WHAT TO WORK ON: Copy the data that follows exactly. Include no pictures.

DATA EXTRACTS:
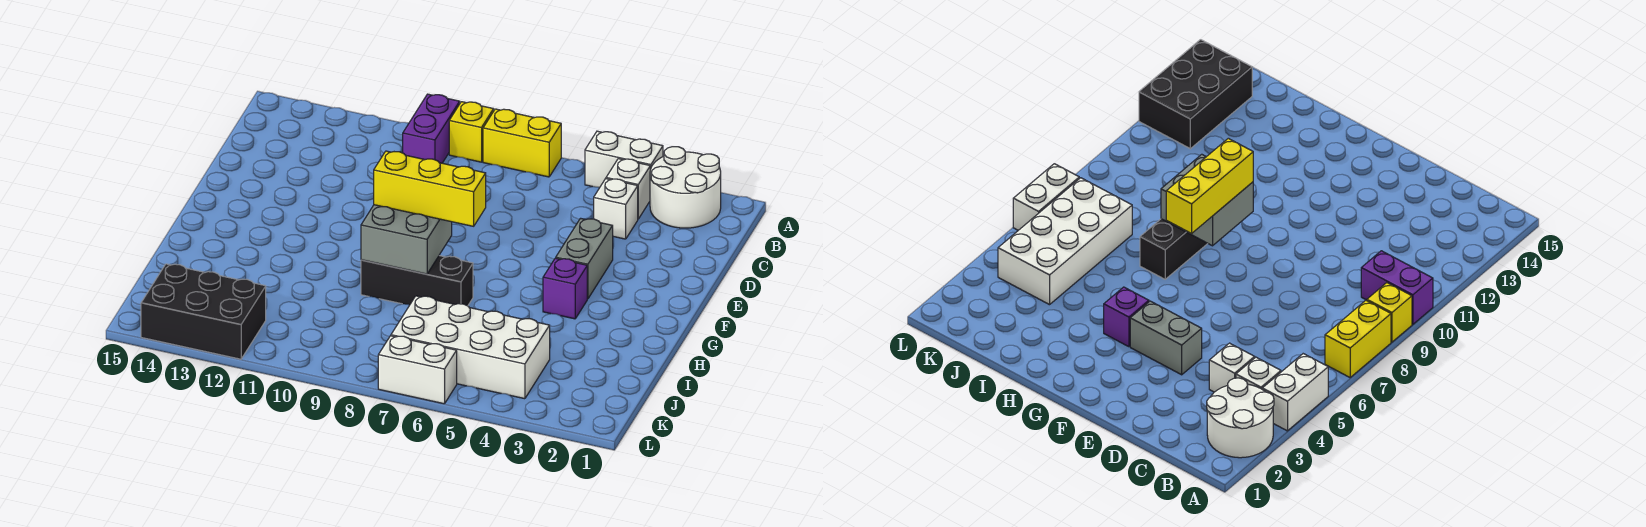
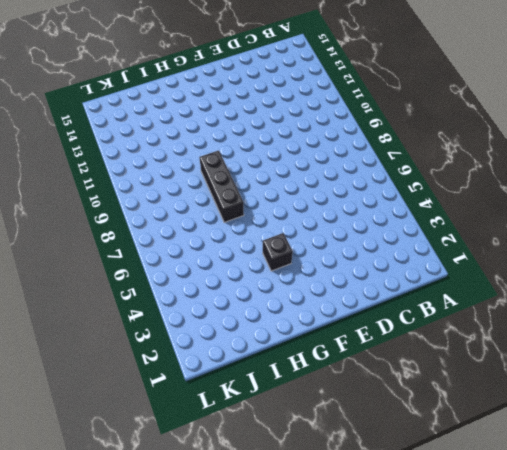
black brick G4 level 1 -> purple brick G4 level 1
none -> white round brick A2:B3 level 1
none -> white brick A4:A5 level 1
none -> yellow brick A7:A8 level 1

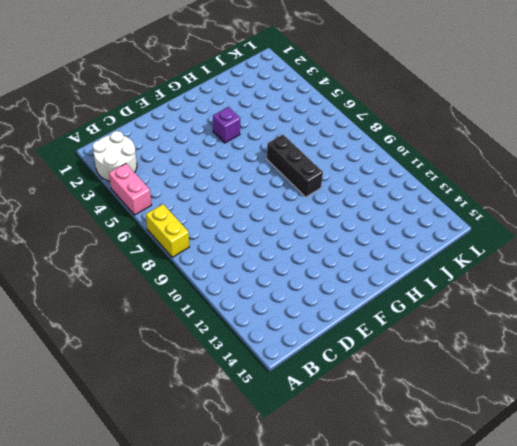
pink brick A4:A5 level 1 -> white brick A4:A5 level 1
none -> yellow brick A9 level 1
none -> purple brick A10:B10 level 1
none -> white brick B4 level 1

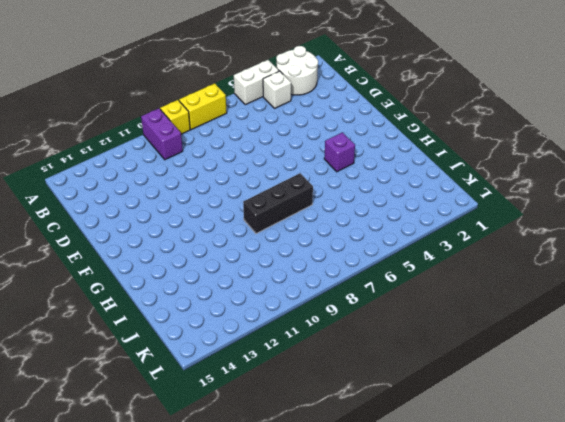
none -> white brick C4 level 1
none -> grey brick E4:F4 level 1
none -> white brick J4:K7 level 1

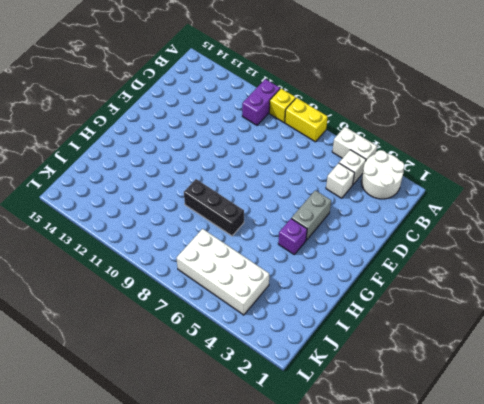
none -> black brick K12:L14 level 1
none -> white brick L6:L7 level 1
none -> grey brick G8:H9 level 2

EXPECTED OUTPUT:
black brick G4 level 1 -> purple brick G4 level 1
none -> white round brick A2:B3 level 1
none -> white brick A4:A5 level 1
none -> yellow brick A7:A8 level 1

pink brick A4:A5 level 1 -> white brick A4:A5 level 1
none -> yellow brick A9 level 1
none -> purple brick A10:B10 level 1
none -> white brick B4 level 1

none -> white brick C4 level 1
none -> grey brick E4:F4 level 1
none -> white brick J4:K7 level 1

none -> black brick K12:L14 level 1
none -> white brick L6:L7 level 1
none -> grey brick G8:H9 level 2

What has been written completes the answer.